• DATA EXTRACTS
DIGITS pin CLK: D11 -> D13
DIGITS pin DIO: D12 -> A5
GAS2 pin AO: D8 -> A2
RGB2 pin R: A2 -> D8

==

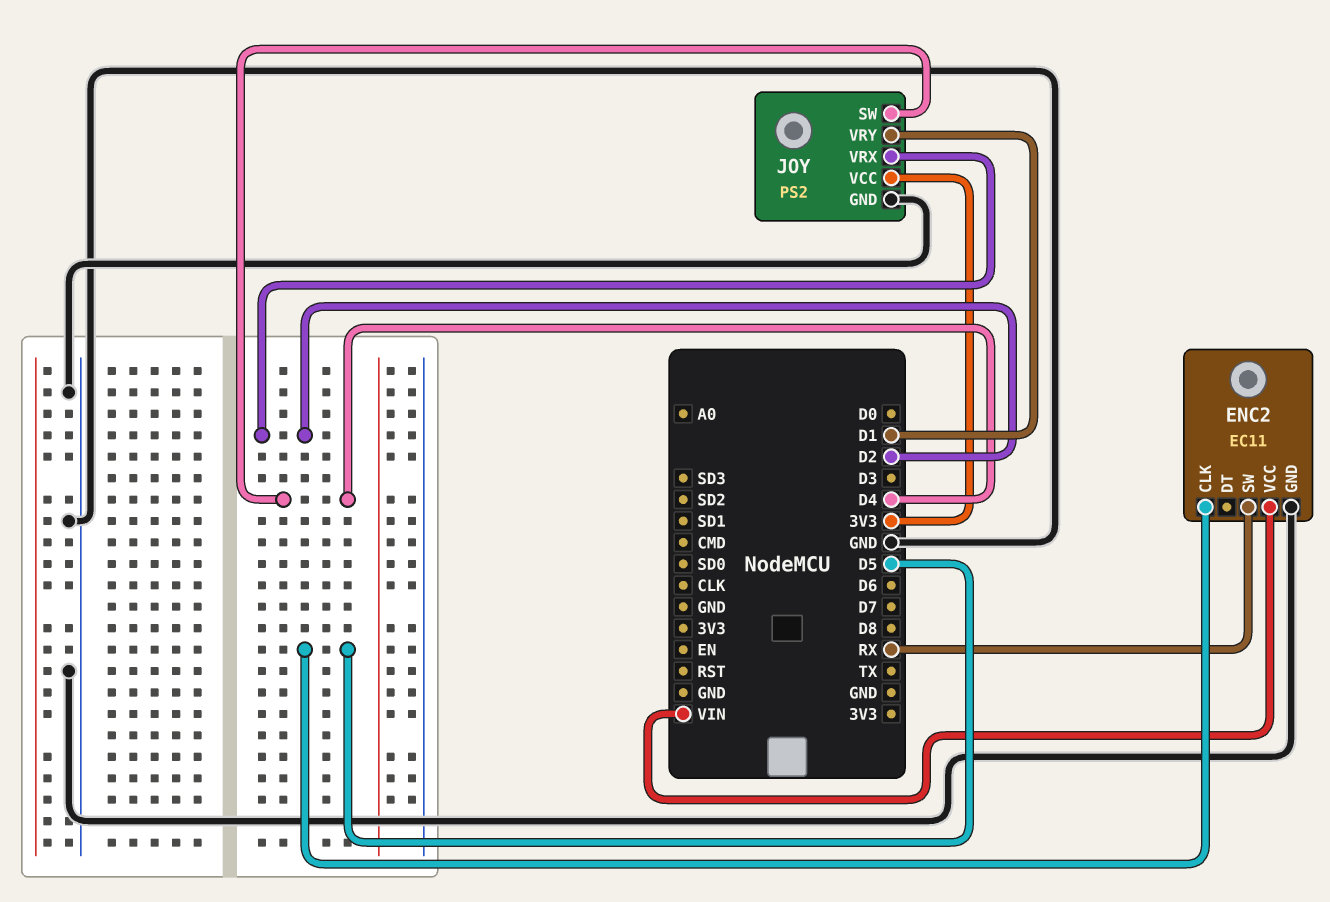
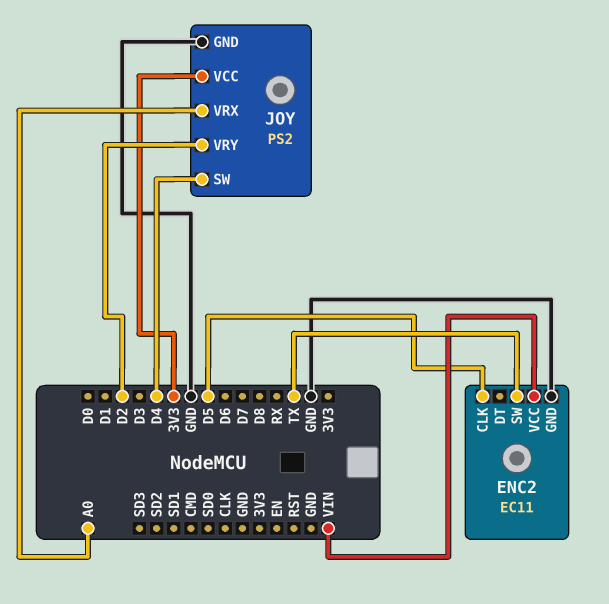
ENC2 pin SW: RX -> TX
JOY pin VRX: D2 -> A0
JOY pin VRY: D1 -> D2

* * *

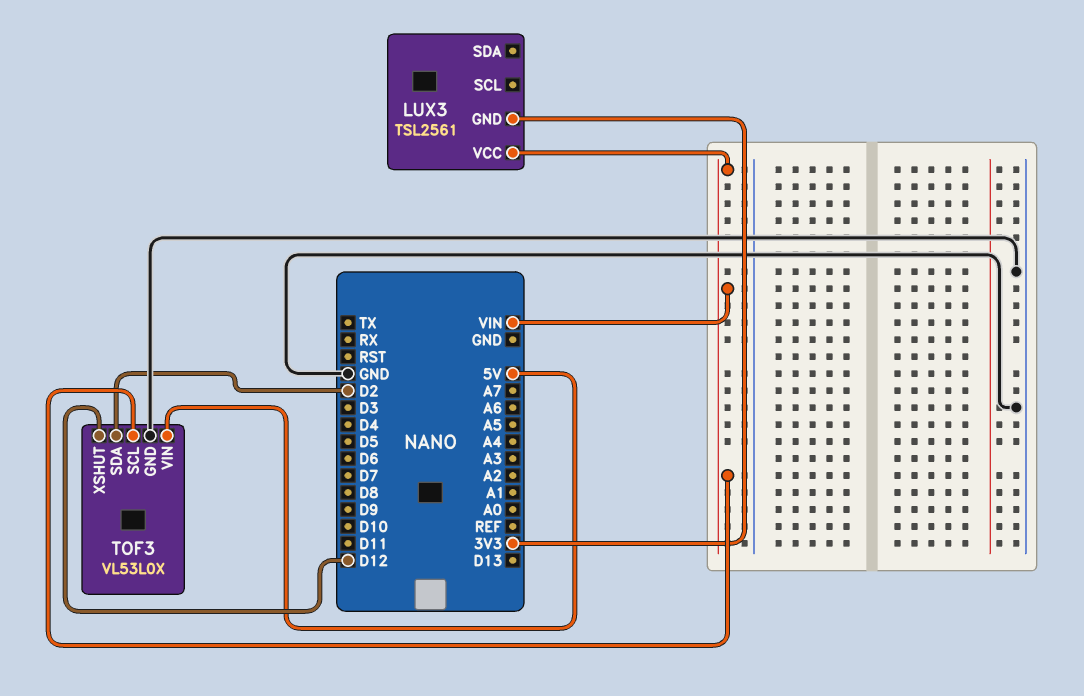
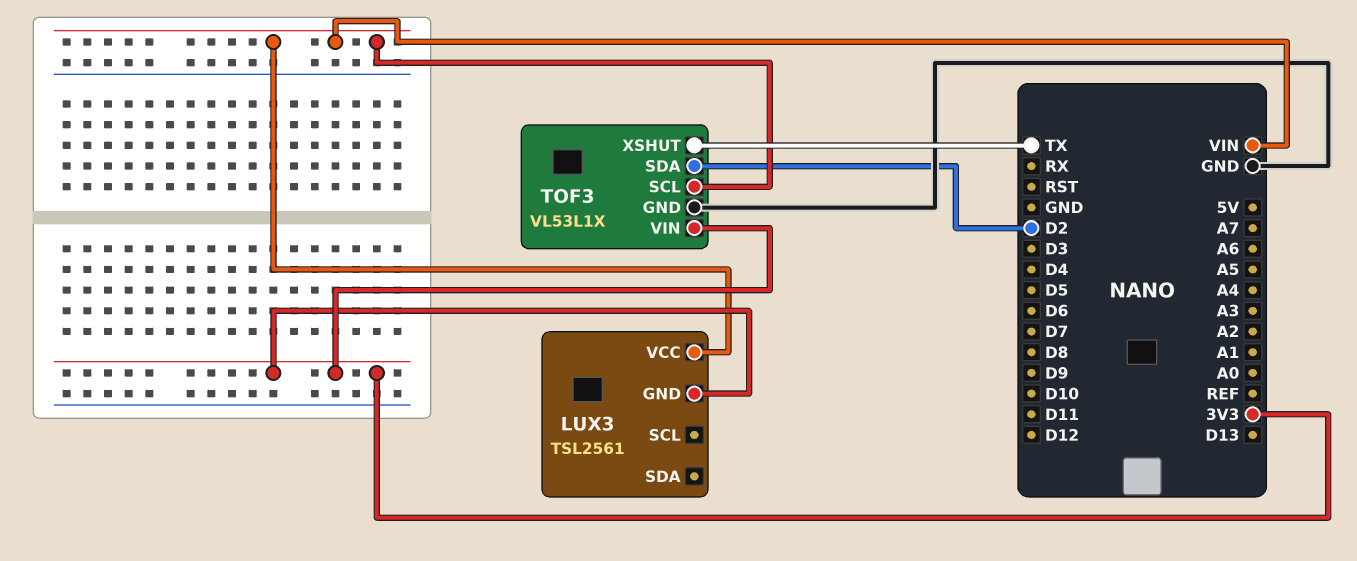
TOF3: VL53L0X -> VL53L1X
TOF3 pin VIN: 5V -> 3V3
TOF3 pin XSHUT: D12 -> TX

• PROBLEM TO WORK ON
Pull out every line of the entries that includes the word "DIGITS".

• SOLUTION FOR THIS EXERCISE
DIGITS pin CLK: D11 -> D13
DIGITS pin DIO: D12 -> A5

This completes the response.